**Brief**
From the line holding "camera: 25 degrees right, 5 degrees up" to the final line of the entries, set down each line exactly, including both, and nothing more.

○ ○ ○ ○ ○ ○ ○

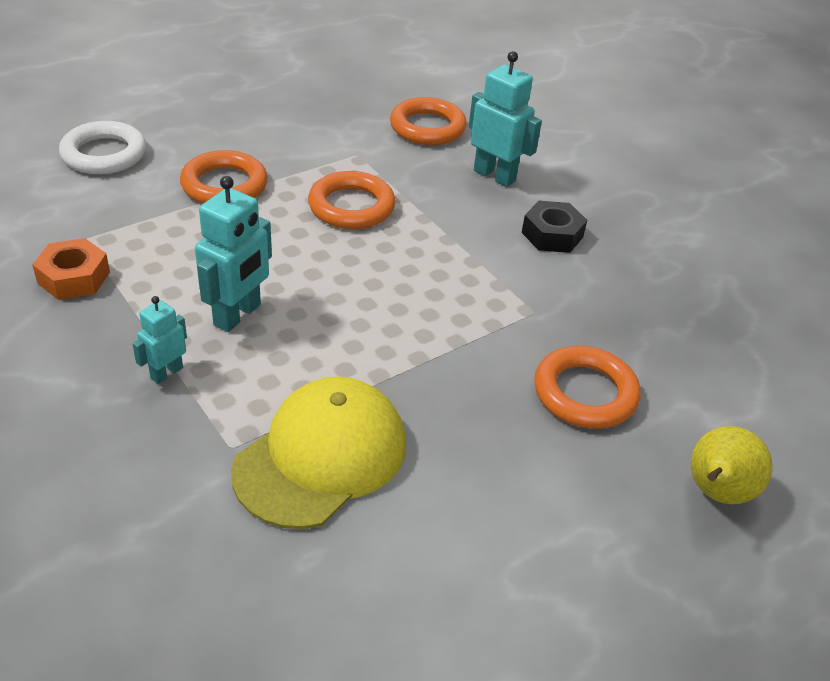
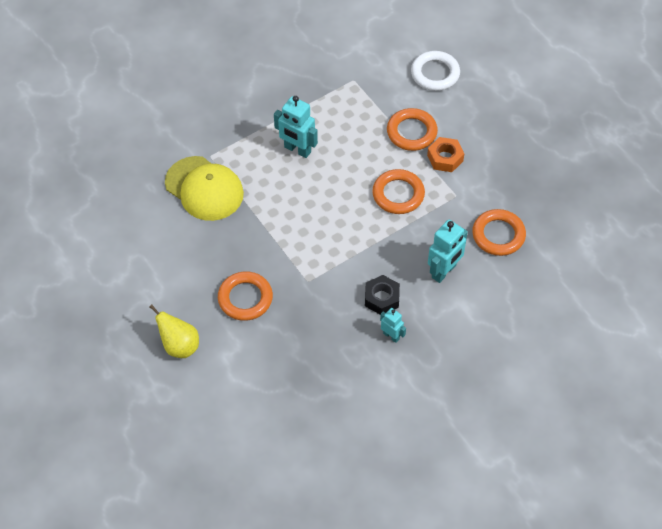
camera: 95 degrees right, 15 degrees up
(74, 277) = (321, 82): orange nut -> orange nut (445, 158)
(166, 373) = (255, 127): turquoise robot -> turquoise robot (391, 336)

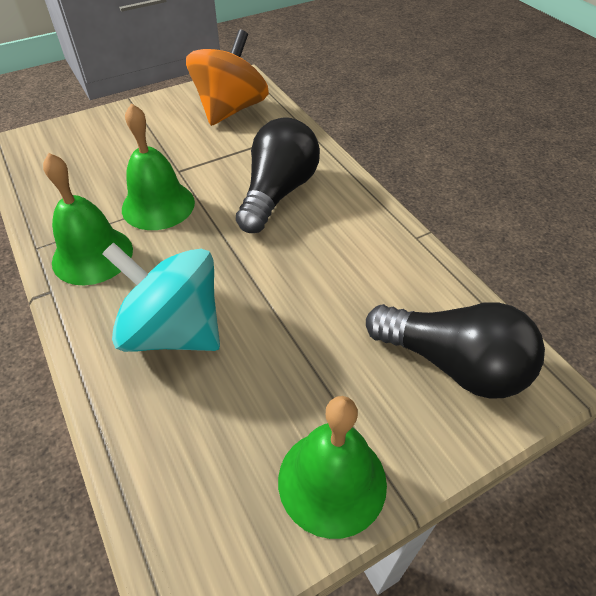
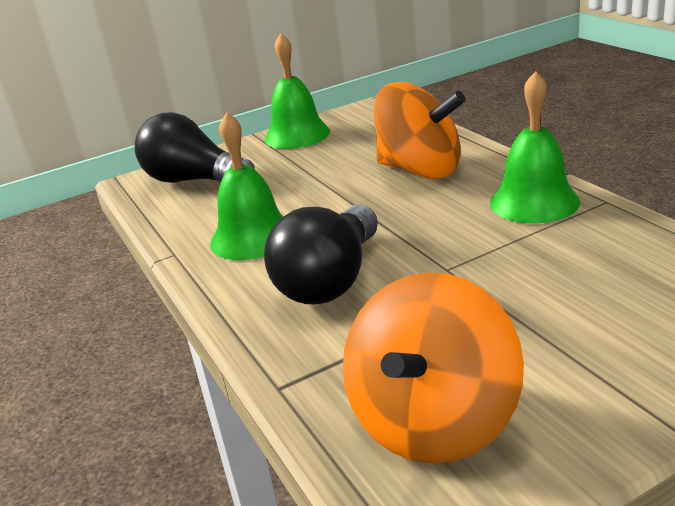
camera: 175 degrees left, 20 degrees down
(158, 205) = (488, 250): green bell -> green bell (252, 237)
(174, 330) = (420, 170): turquoise spinning top -> orange spinning top

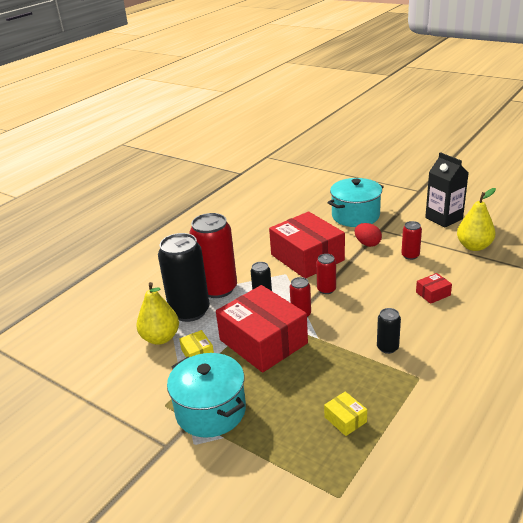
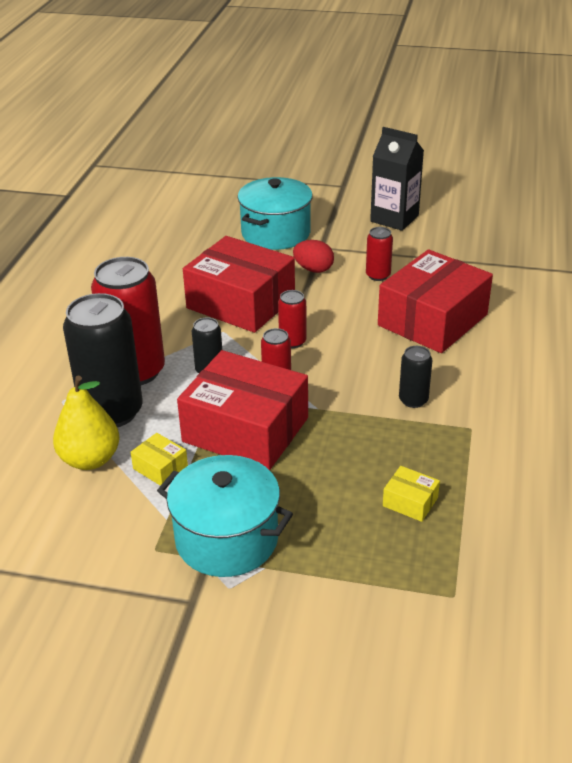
camera: 25 degrees left, 5 degrees up
(433, 293) = (432, 320): red box -> red box, size x2.47
(474, 246) = (451, 250): yellow pear -> none

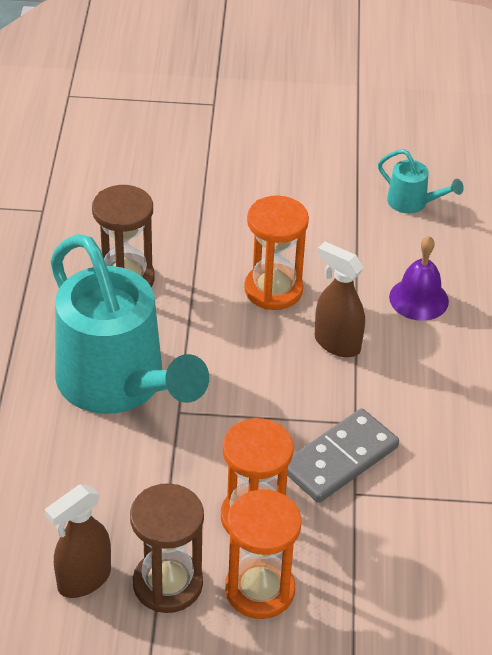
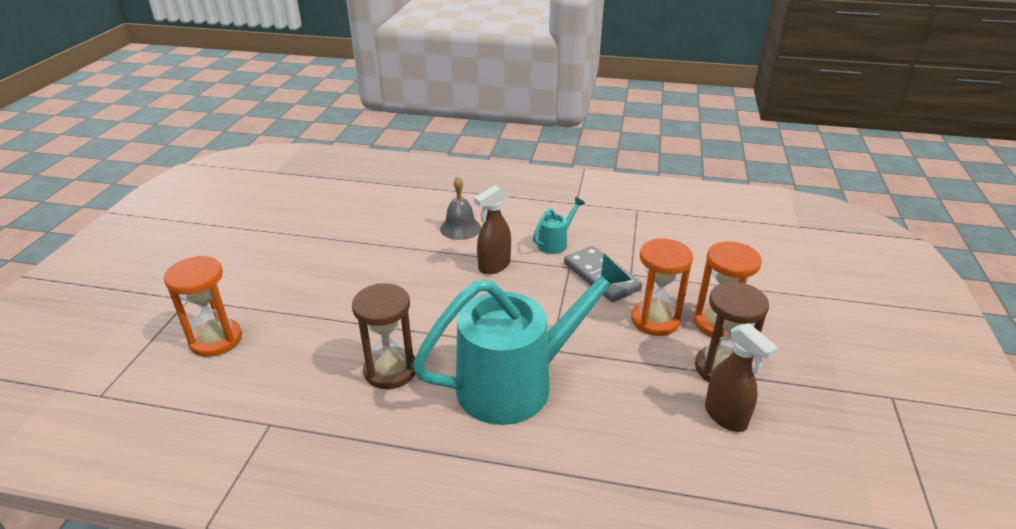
camera: 80 degrees left, 10 degrees down
(273, 290) = (431, 289): orange hourglass -> orange hourglass (216, 340)
(413, 203) = (365, 218): turquoise watering can -> turquoise watering can (555, 243)
(419, 299) = (460, 228): purple bell -> grey bell

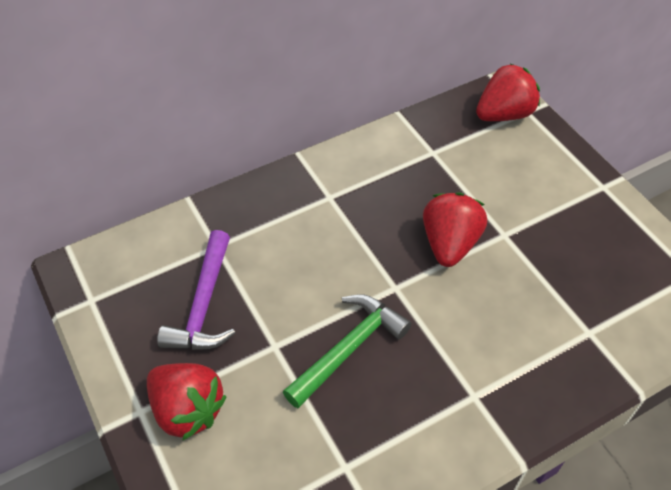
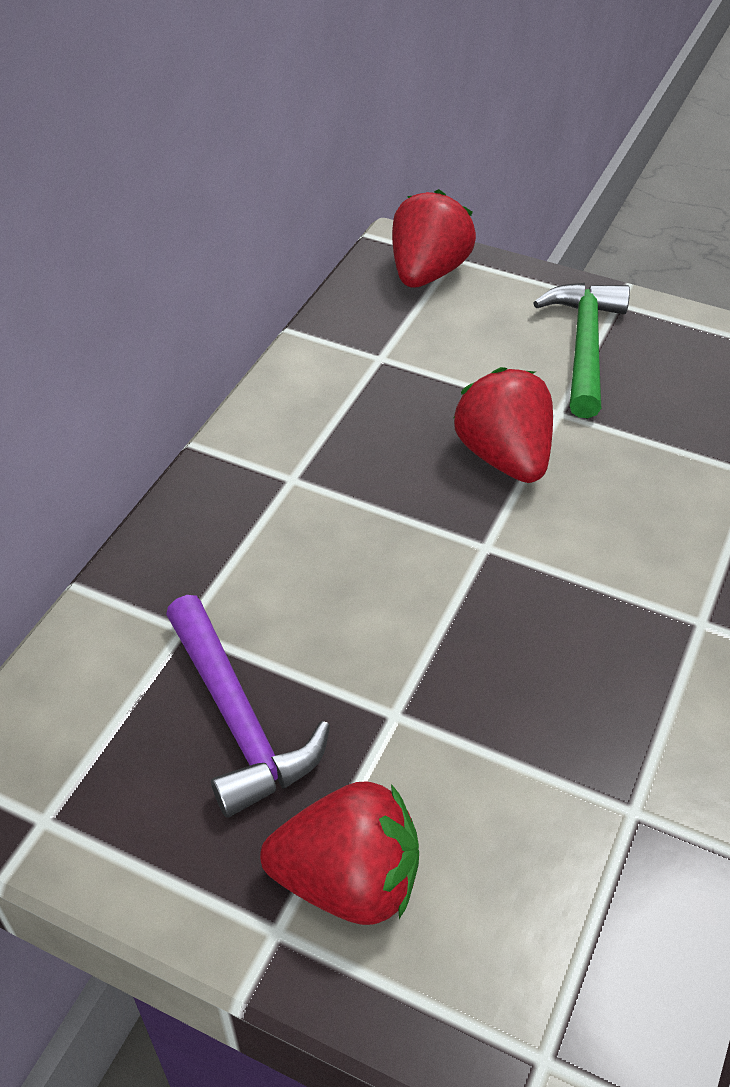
camera: 35 degrees left, 5 degrees down
(349, 348) = (497, 656): green hammer -> green hammer (584, 346)

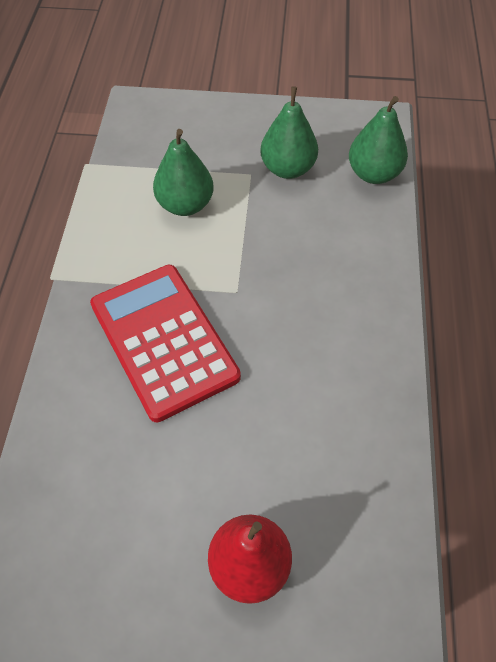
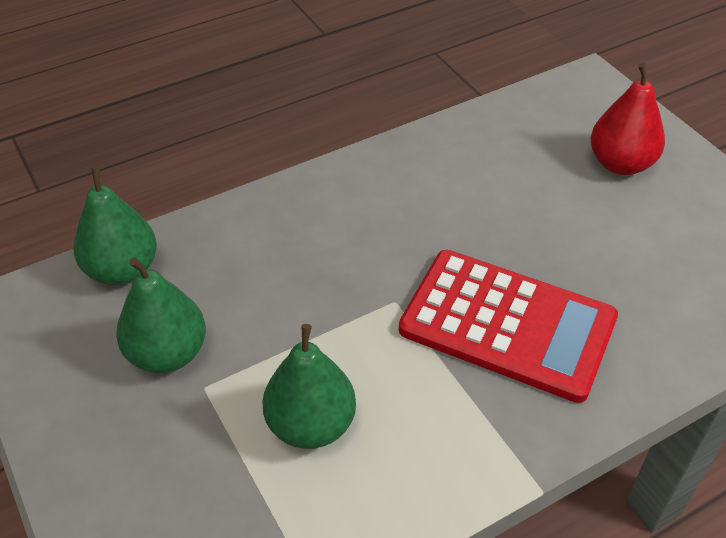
camera: 125 degrees left, 10 degrees down
(164, 340) = (507, 325): red calculator -> red calculator turned 90 degrees counterclockwise

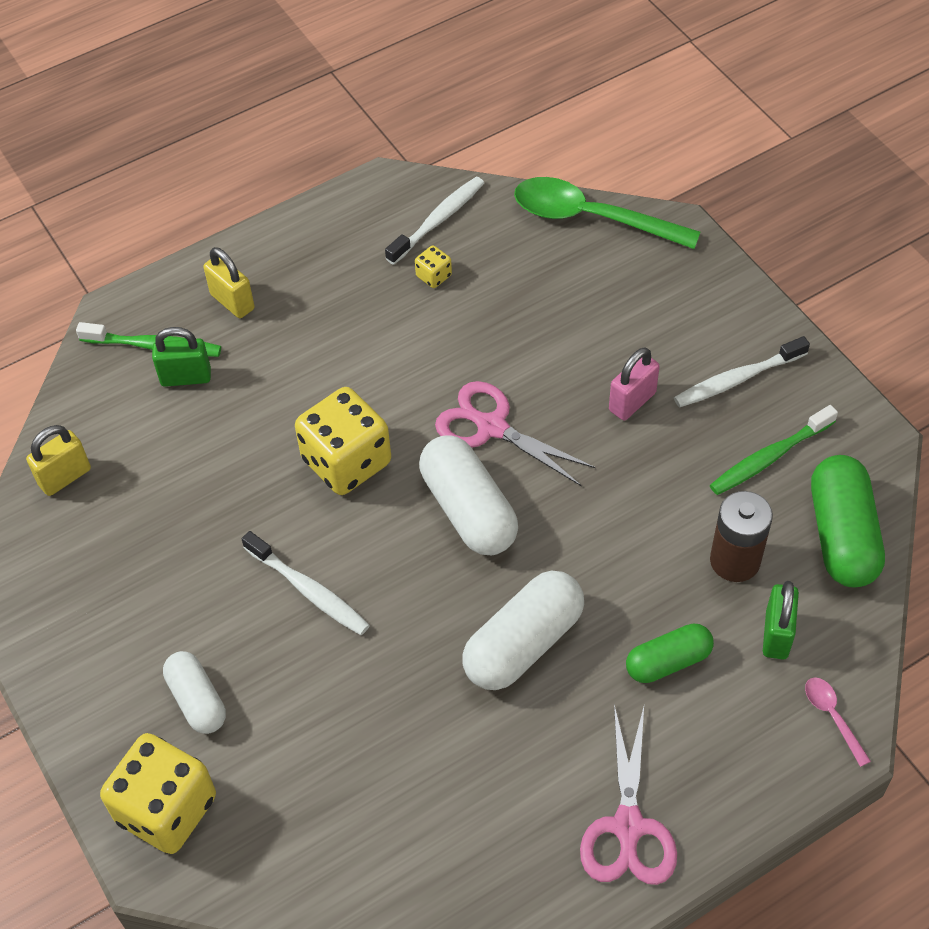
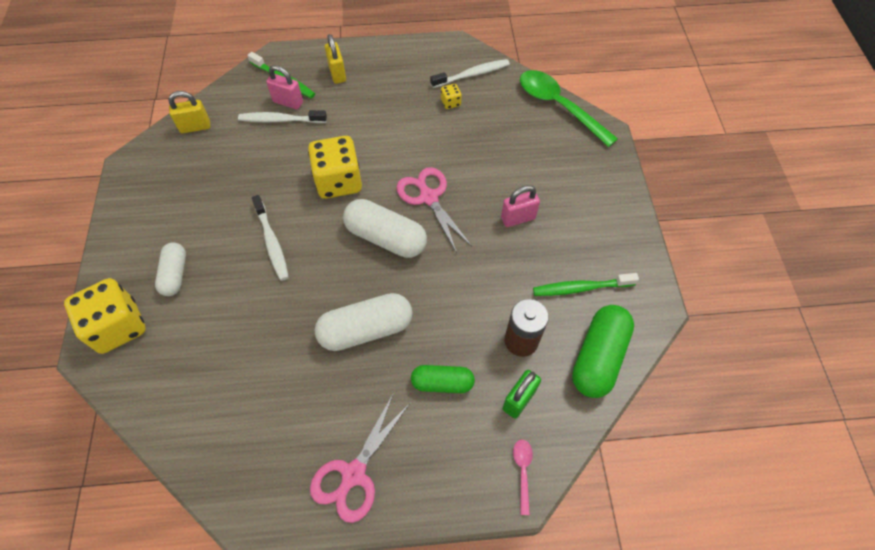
camera: 25 degrees right, 5 degrees up
(186, 377) = (288, 102): green padlock -> pink padlock
(468, 510) = (386, 238): white capsule -> white capsule turned 60 degrees counterclockwise
(737, 379) = (589, 232): white toothbrush -> white toothbrush (281, 120)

○ ○ ○ ○ ○ ○ ○

**Completed exercise**
camera: 25 degrees right, 5 degrees up
(186, 377) = (288, 102): green padlock -> pink padlock
(468, 510) = (386, 238): white capsule -> white capsule turned 60 degrees counterclockwise
(737, 379) = (589, 232): white toothbrush -> white toothbrush (281, 120)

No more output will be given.